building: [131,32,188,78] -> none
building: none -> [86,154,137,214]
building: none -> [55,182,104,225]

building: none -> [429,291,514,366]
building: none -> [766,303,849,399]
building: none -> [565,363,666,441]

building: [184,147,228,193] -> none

--

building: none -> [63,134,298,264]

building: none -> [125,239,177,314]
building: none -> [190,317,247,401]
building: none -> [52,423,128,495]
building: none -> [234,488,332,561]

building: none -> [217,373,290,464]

## ASSIGNMENT
Using the records above, restate word for word the lines from the one with "building: none -> [429,291,514,366]" through the one with "building: [184,147,228,193] -> none", both included.

## ANSWER FOR THIS EXERCISE
building: none -> [429,291,514,366]
building: none -> [766,303,849,399]
building: none -> [565,363,666,441]

building: [184,147,228,193] -> none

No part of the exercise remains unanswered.